_Information given_
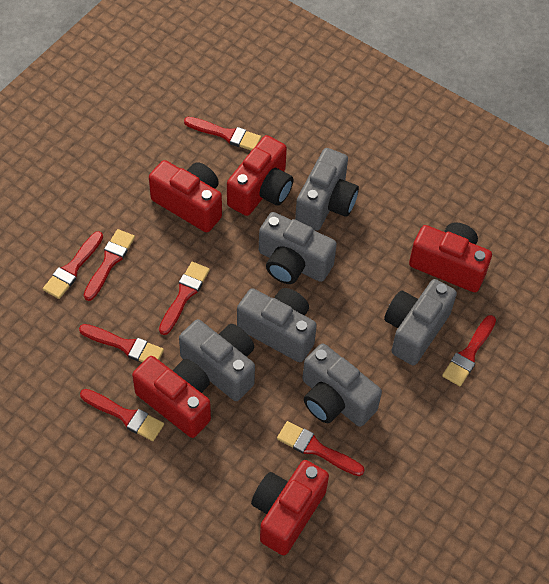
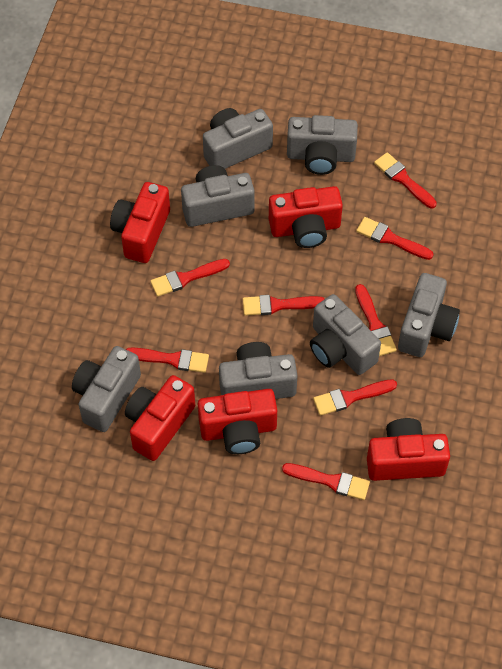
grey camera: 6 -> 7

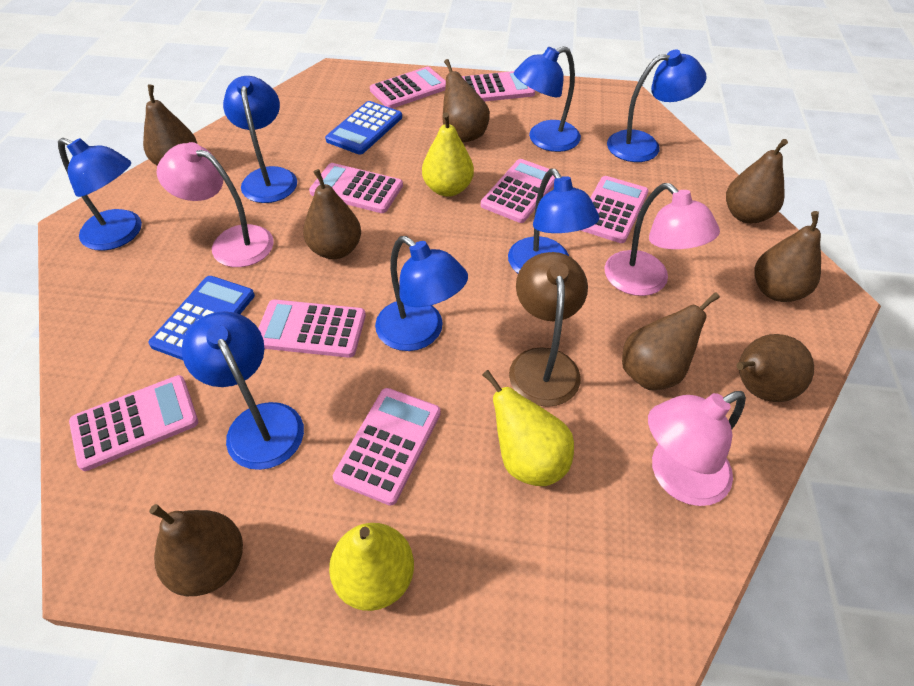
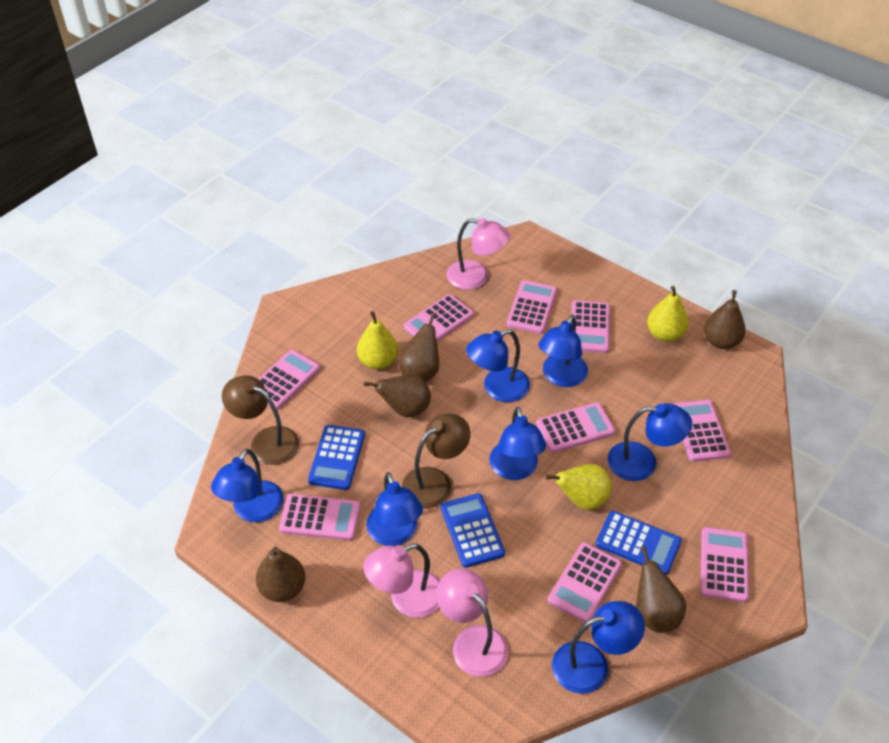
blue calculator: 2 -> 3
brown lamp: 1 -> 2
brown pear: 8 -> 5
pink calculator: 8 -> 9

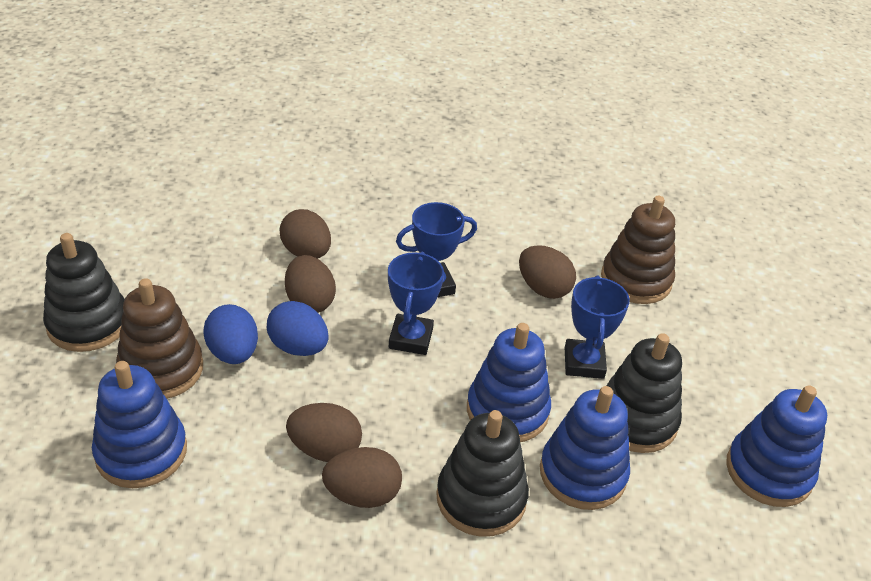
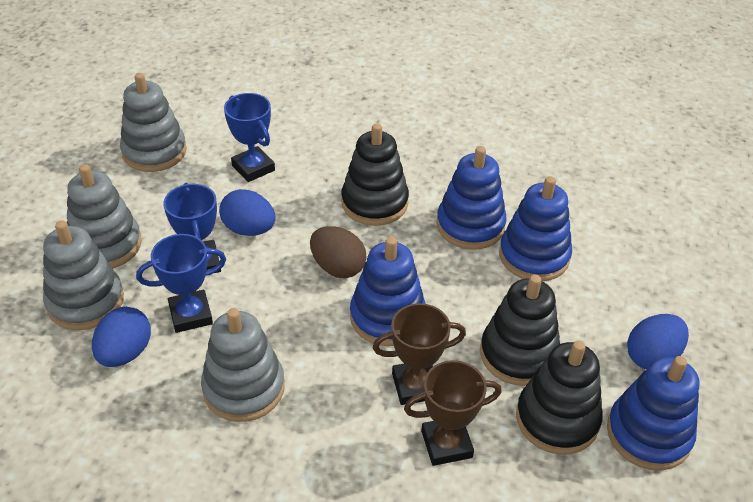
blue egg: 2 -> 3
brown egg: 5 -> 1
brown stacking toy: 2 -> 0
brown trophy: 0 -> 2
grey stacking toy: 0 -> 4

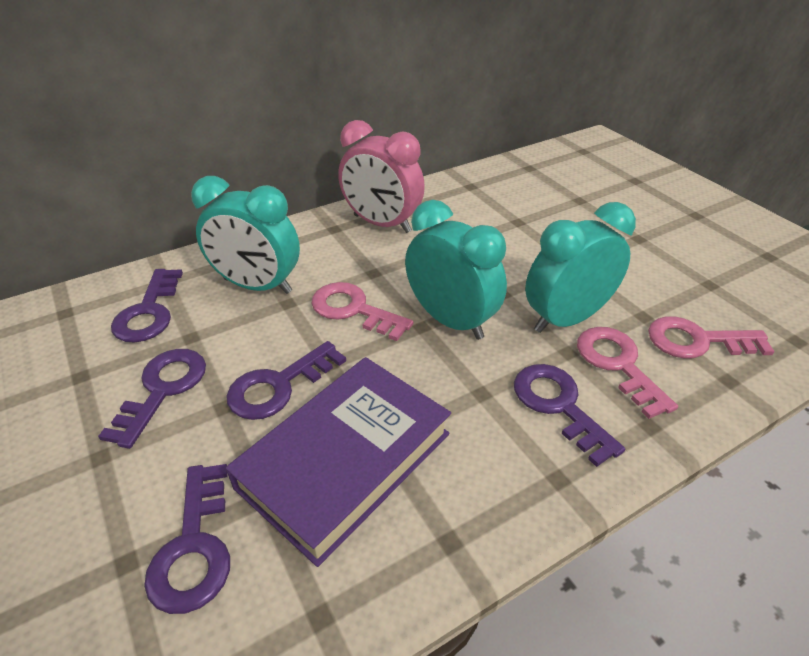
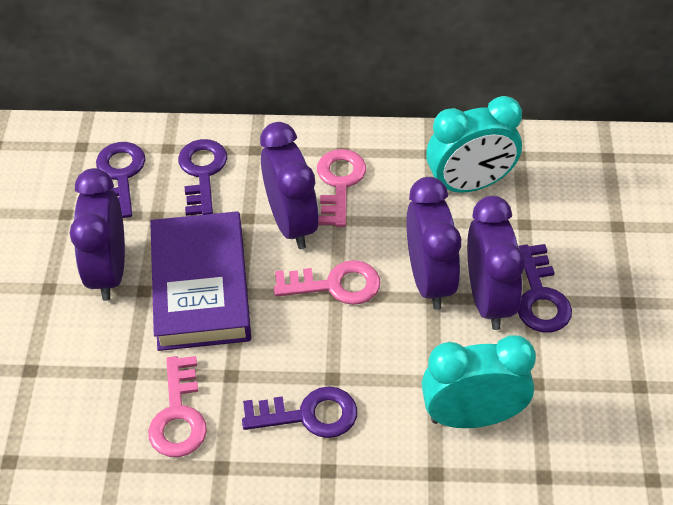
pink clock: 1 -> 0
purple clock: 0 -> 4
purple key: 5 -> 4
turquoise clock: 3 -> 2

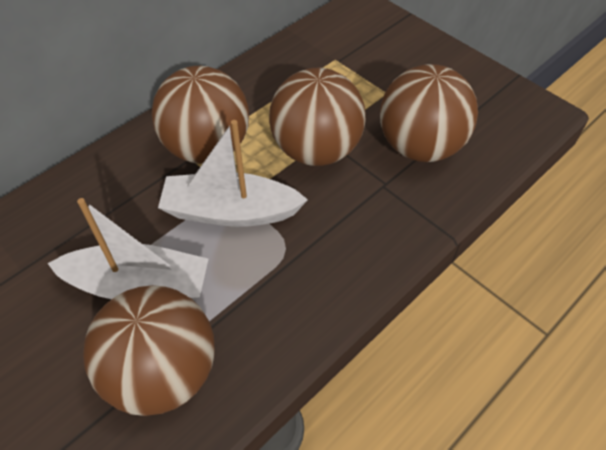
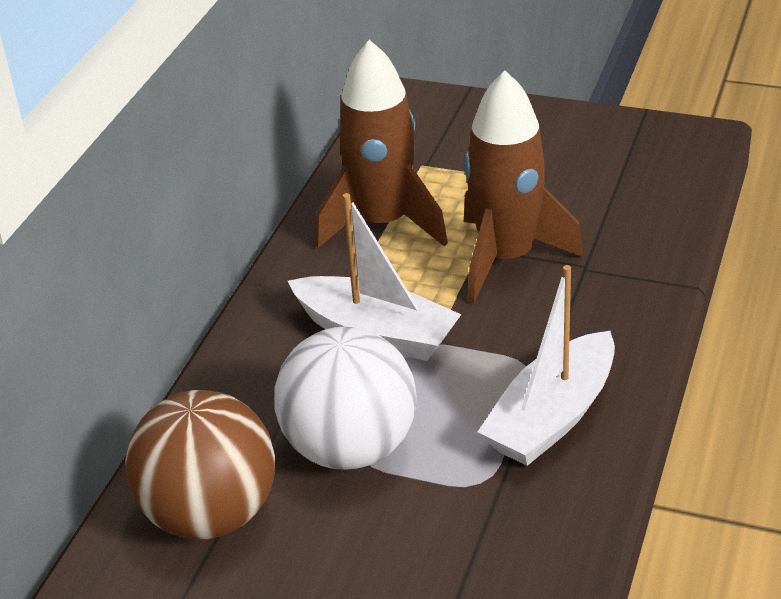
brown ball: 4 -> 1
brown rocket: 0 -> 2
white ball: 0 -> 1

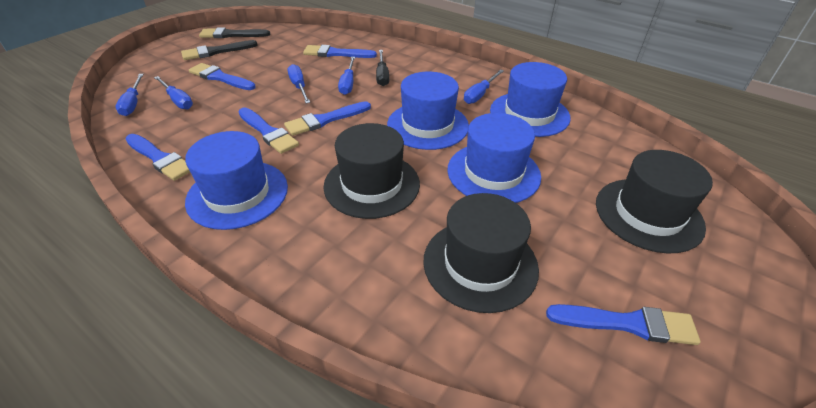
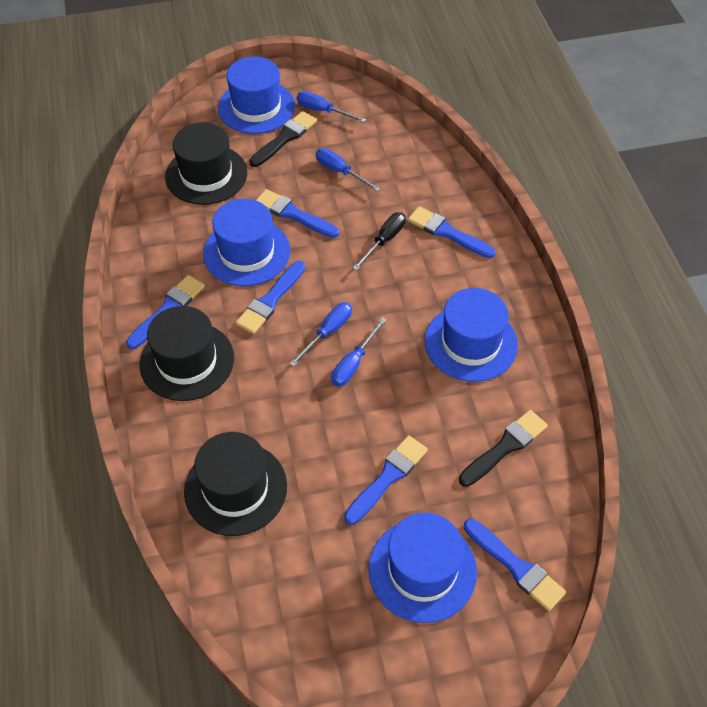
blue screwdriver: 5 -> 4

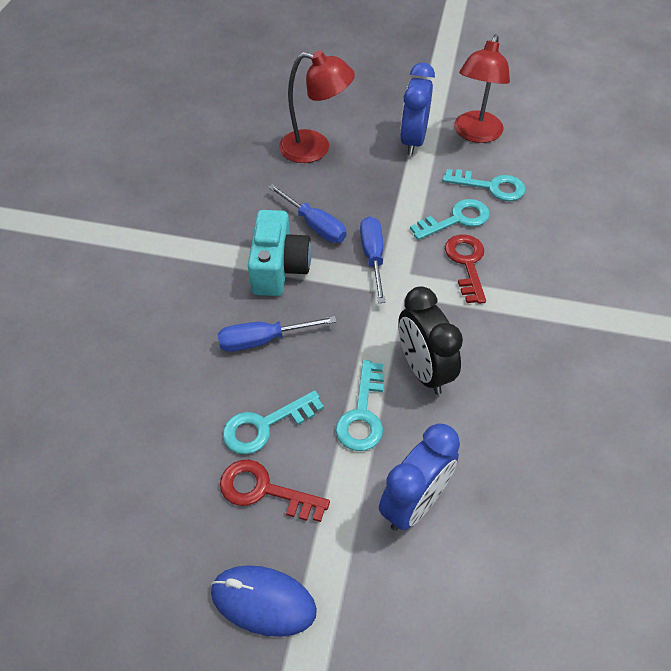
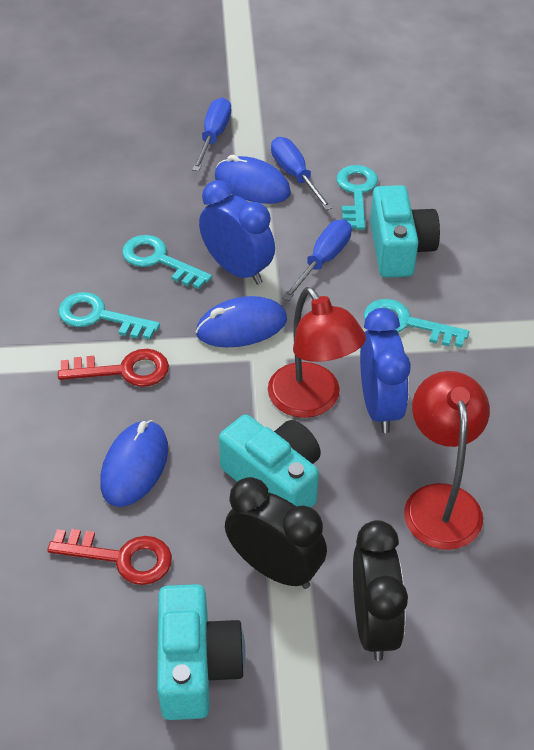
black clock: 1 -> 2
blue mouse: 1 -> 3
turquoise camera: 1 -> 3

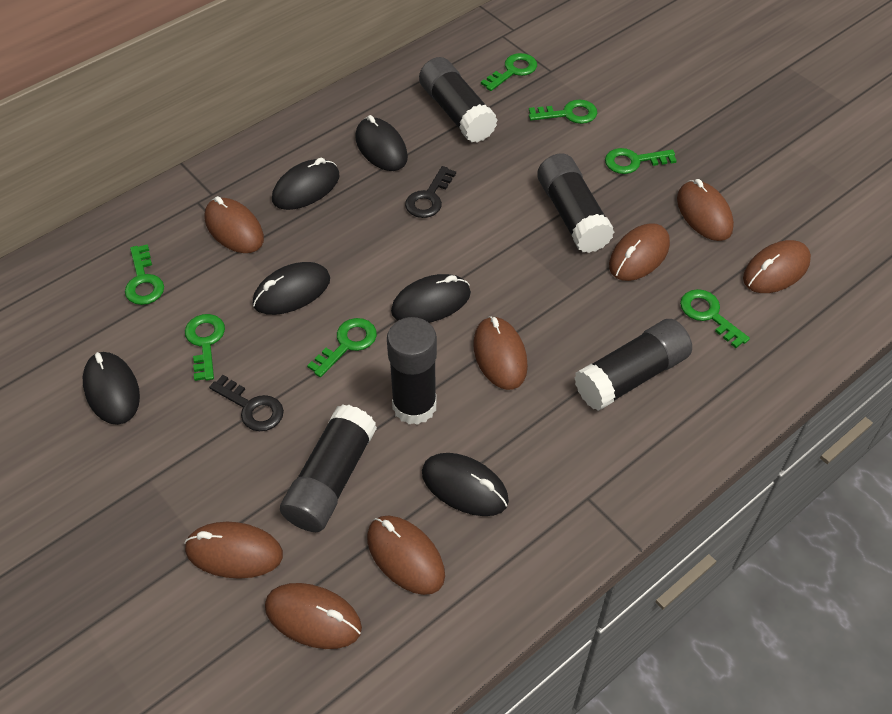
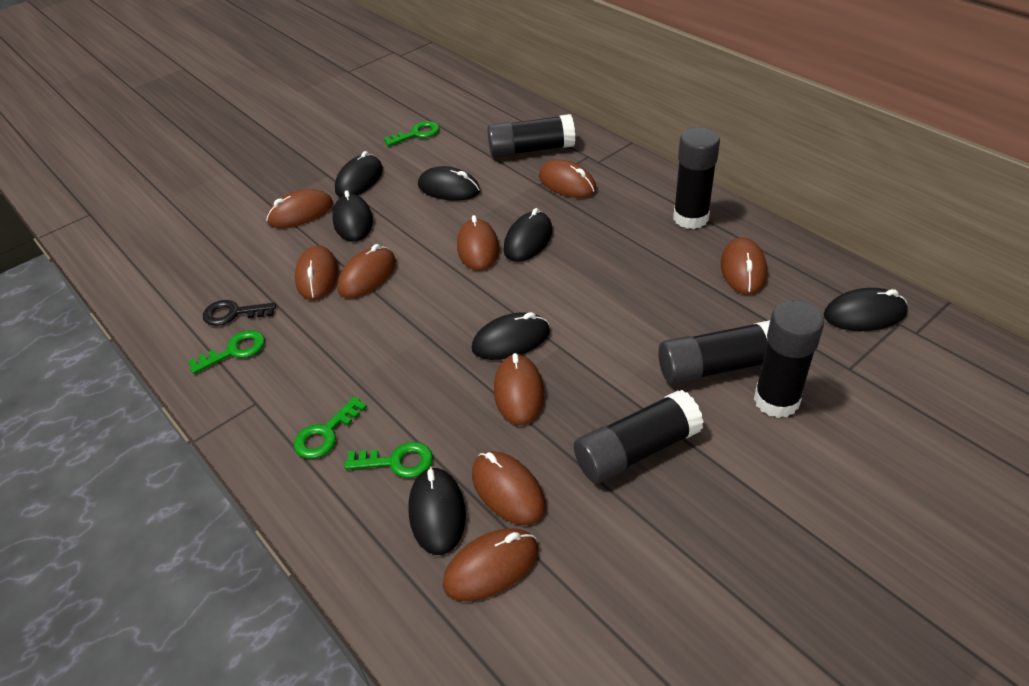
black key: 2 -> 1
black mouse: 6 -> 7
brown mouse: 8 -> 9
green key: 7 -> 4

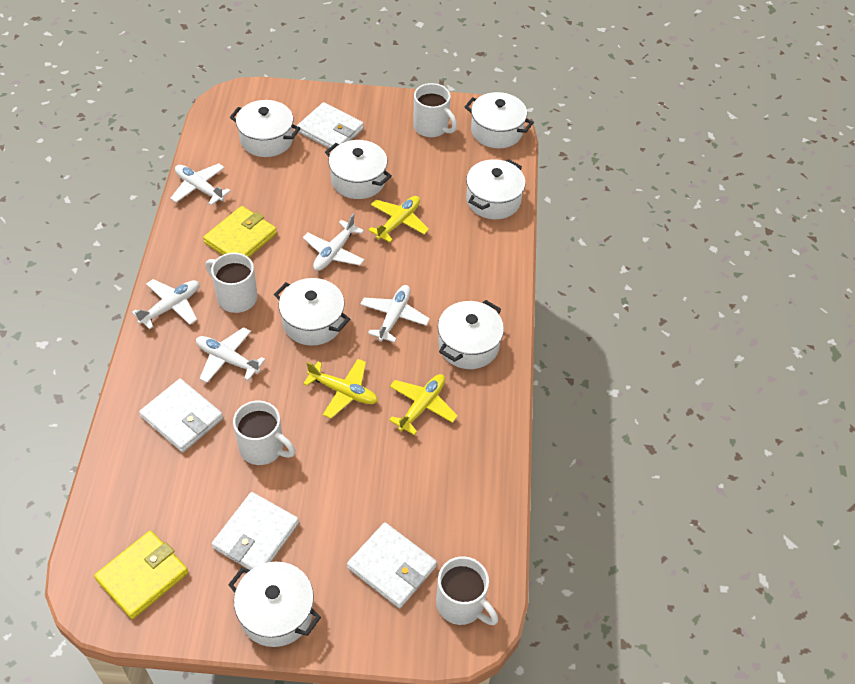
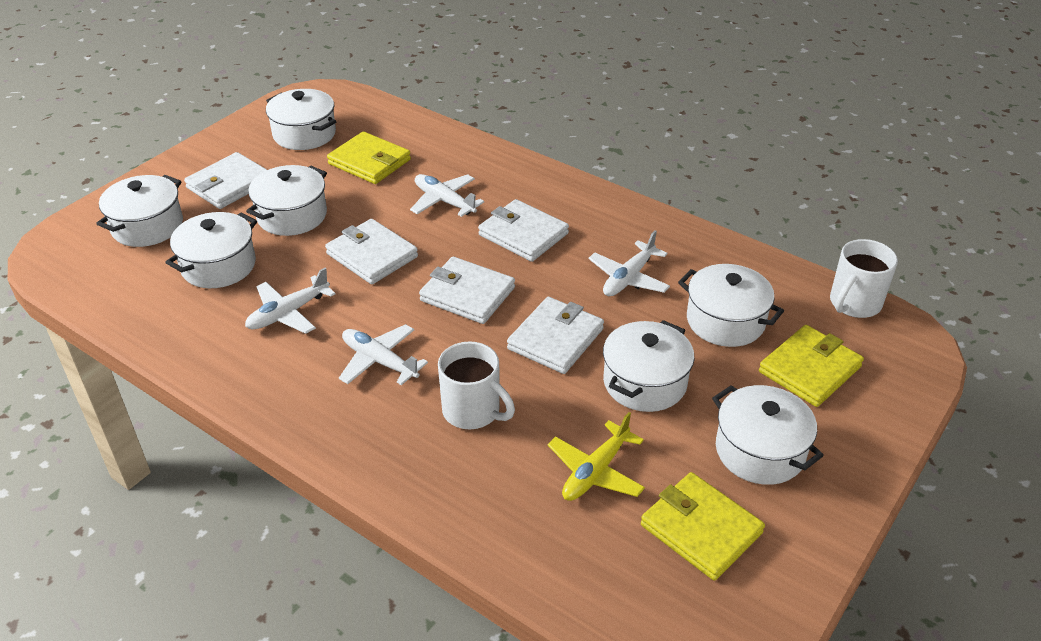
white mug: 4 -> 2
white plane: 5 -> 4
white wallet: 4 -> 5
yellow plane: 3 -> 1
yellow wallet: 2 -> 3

_Work order_
Skip every picture. Repeat word for word the lines from the line holding "brown lamp: 1 -> 2" through the end of the entries above.

_Task answer_
brown lamp: 1 -> 2
brown pear: 8 -> 5
pink calculator: 8 -> 9

blue egg: 2 -> 3
brown egg: 5 -> 1
brown stacking toy: 2 -> 0
brown trophy: 0 -> 2
grey stacking toy: 0 -> 4

pink clock: 1 -> 0
purple clock: 0 -> 4
purple key: 5 -> 4
turquoise clock: 3 -> 2

brown ball: 4 -> 1
brown rocket: 0 -> 2
white ball: 0 -> 1

blue screwdriver: 5 -> 4

black clock: 1 -> 2
blue mouse: 1 -> 3
turquoise camera: 1 -> 3

black key: 2 -> 1
black mouse: 6 -> 7
brown mouse: 8 -> 9
green key: 7 -> 4

white mug: 4 -> 2
white plane: 5 -> 4
white wallet: 4 -> 5
yellow plane: 3 -> 1
yellow wallet: 2 -> 3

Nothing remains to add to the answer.